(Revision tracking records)

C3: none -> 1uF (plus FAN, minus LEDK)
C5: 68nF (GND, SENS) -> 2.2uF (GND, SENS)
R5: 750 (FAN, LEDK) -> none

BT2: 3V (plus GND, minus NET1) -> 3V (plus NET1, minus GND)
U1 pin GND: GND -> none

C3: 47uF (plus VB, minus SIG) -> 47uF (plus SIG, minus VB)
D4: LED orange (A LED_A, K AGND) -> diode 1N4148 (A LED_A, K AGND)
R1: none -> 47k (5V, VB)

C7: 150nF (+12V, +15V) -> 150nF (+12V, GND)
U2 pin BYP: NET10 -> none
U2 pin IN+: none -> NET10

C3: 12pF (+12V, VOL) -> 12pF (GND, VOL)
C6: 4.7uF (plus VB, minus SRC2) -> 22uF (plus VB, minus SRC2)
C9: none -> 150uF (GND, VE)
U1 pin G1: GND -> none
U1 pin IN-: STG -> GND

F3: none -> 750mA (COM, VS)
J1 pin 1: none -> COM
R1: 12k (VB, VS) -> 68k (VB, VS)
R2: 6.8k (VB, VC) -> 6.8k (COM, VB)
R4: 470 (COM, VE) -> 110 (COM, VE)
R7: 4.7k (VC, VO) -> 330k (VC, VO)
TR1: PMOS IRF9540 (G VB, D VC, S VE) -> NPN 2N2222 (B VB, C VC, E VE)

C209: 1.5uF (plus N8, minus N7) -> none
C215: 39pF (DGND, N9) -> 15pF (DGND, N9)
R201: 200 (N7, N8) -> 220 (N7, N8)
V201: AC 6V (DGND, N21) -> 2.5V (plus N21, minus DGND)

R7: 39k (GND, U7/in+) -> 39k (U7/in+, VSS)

YOUR ASSIGNMENT >> Each line from the one that contains "V201: AC 6V" through the end of the records must be repeated exactly. No other line belongs in the answer.

COMPLETED EXERCISE >>
V201: AC 6V (DGND, N21) -> 2.5V (plus N21, minus DGND)

R7: 39k (GND, U7/in+) -> 39k (U7/in+, VSS)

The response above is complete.